Records provided.
○ ○ ○ ○ ○ ○ ○
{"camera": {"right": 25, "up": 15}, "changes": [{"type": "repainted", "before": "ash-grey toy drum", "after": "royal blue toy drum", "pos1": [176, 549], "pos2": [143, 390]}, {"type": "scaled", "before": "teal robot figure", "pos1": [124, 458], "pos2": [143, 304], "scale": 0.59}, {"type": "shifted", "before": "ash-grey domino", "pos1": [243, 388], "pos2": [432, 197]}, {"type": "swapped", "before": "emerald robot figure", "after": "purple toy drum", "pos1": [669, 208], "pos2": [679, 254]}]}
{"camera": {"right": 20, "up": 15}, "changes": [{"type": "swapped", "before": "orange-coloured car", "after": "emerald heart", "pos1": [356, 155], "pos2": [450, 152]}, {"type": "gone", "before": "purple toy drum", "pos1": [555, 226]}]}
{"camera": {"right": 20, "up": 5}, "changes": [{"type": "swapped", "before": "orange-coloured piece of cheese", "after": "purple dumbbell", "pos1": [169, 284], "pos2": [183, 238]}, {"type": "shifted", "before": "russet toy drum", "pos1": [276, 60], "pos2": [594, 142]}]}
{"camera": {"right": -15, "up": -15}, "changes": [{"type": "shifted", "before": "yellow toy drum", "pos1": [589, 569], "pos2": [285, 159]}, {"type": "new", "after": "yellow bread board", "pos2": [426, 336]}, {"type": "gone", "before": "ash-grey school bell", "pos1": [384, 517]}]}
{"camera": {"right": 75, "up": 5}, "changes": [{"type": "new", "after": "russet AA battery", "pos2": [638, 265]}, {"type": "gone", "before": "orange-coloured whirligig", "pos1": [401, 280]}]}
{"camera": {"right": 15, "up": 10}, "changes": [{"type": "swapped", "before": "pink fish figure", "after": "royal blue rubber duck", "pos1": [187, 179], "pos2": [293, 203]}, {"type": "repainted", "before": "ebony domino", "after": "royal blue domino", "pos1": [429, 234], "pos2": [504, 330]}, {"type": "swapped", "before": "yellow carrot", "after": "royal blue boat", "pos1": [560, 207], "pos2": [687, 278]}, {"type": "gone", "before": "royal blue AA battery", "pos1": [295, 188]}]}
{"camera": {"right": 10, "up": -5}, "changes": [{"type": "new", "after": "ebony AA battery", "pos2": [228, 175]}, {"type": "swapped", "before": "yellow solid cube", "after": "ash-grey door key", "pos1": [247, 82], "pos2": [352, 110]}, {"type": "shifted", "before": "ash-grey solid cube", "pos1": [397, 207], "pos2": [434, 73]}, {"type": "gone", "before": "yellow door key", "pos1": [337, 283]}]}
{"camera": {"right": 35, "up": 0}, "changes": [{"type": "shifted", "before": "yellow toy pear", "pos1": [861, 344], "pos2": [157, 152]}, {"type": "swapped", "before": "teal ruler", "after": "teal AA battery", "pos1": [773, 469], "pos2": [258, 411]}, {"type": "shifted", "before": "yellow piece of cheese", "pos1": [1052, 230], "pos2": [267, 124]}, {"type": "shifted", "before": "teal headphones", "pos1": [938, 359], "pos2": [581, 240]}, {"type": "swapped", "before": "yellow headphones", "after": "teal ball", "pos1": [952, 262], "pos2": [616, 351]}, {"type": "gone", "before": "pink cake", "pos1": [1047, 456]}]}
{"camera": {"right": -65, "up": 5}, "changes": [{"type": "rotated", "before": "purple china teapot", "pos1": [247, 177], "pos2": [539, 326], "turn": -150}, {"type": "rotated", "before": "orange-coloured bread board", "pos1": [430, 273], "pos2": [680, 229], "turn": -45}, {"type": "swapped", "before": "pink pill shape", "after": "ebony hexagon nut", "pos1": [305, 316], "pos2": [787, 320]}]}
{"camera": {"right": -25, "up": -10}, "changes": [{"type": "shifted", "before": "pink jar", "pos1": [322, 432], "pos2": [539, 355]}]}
○ ○ ○ ○ ○ ○ ○
Exercise directions. Return the records in their entirety. Keep every character as it is.

Expected answer.
{"camera": {"right": 25, "up": 15}, "changes": [{"type": "repainted", "before": "ash-grey toy drum", "after": "royal blue toy drum", "pos1": [176, 549], "pos2": [143, 390]}, {"type": "scaled", "before": "teal robot figure", "pos1": [124, 458], "pos2": [143, 304], "scale": 0.59}, {"type": "shifted", "before": "ash-grey domino", "pos1": [243, 388], "pos2": [432, 197]}, {"type": "swapped", "before": "emerald robot figure", "after": "purple toy drum", "pos1": [669, 208], "pos2": [679, 254]}]}
{"camera": {"right": 20, "up": 15}, "changes": [{"type": "swapped", "before": "orange-coloured car", "after": "emerald heart", "pos1": [356, 155], "pos2": [450, 152]}, {"type": "gone", "before": "purple toy drum", "pos1": [555, 226]}]}
{"camera": {"right": 20, "up": 5}, "changes": [{"type": "swapped", "before": "orange-coloured piece of cheese", "after": "purple dumbbell", "pos1": [169, 284], "pos2": [183, 238]}, {"type": "shifted", "before": "russet toy drum", "pos1": [276, 60], "pos2": [594, 142]}]}
{"camera": {"right": -15, "up": -15}, "changes": [{"type": "shifted", "before": "yellow toy drum", "pos1": [589, 569], "pos2": [285, 159]}, {"type": "new", "after": "yellow bread board", "pos2": [426, 336]}, {"type": "gone", "before": "ash-grey school bell", "pos1": [384, 517]}]}
{"camera": {"right": 75, "up": 5}, "changes": [{"type": "new", "after": "russet AA battery", "pos2": [638, 265]}, {"type": "gone", "before": "orange-coloured whirligig", "pos1": [401, 280]}]}
{"camera": {"right": 15, "up": 10}, "changes": [{"type": "swapped", "before": "pink fish figure", "after": "royal blue rubber duck", "pos1": [187, 179], "pos2": [293, 203]}, {"type": "repainted", "before": "ebony domino", "after": "royal blue domino", "pos1": [429, 234], "pos2": [504, 330]}, {"type": "swapped", "before": "yellow carrot", "after": "royal blue boat", "pos1": [560, 207], "pos2": [687, 278]}, {"type": "gone", "before": "royal blue AA battery", "pos1": [295, 188]}]}
{"camera": {"right": 10, "up": -5}, "changes": [{"type": "new", "after": "ebony AA battery", "pos2": [228, 175]}, {"type": "swapped", "before": "yellow solid cube", "after": "ash-grey door key", "pos1": [247, 82], "pos2": [352, 110]}, {"type": "shifted", "before": "ash-grey solid cube", "pos1": [397, 207], "pos2": [434, 73]}, {"type": "gone", "before": "yellow door key", "pos1": [337, 283]}]}
{"camera": {"right": 35, "up": 0}, "changes": [{"type": "shifted", "before": "yellow toy pear", "pos1": [861, 344], "pos2": [157, 152]}, {"type": "swapped", "before": "teal ruler", "after": "teal AA battery", "pos1": [773, 469], "pos2": [258, 411]}, {"type": "shifted", "before": "yellow piece of cheese", "pos1": [1052, 230], "pos2": [267, 124]}, {"type": "shifted", "before": "teal headphones", "pos1": [938, 359], "pos2": [581, 240]}, {"type": "swapped", "before": "yellow headphones", "after": "teal ball", "pos1": [952, 262], "pos2": [616, 351]}, {"type": "gone", "before": "pink cake", "pos1": [1047, 456]}]}
{"camera": {"right": -65, "up": 5}, "changes": [{"type": "rotated", "before": "purple china teapot", "pos1": [247, 177], "pos2": [539, 326], "turn": -150}, {"type": "rotated", "before": "orange-coloured bread board", "pos1": [430, 273], "pos2": [680, 229], "turn": -45}, {"type": "swapped", "before": "pink pill shape", "after": "ebony hexagon nut", "pos1": [305, 316], "pos2": [787, 320]}]}
{"camera": {"right": -25, "up": -10}, "changes": [{"type": "shifted", "before": "pink jar", "pos1": [322, 432], "pos2": [539, 355]}]}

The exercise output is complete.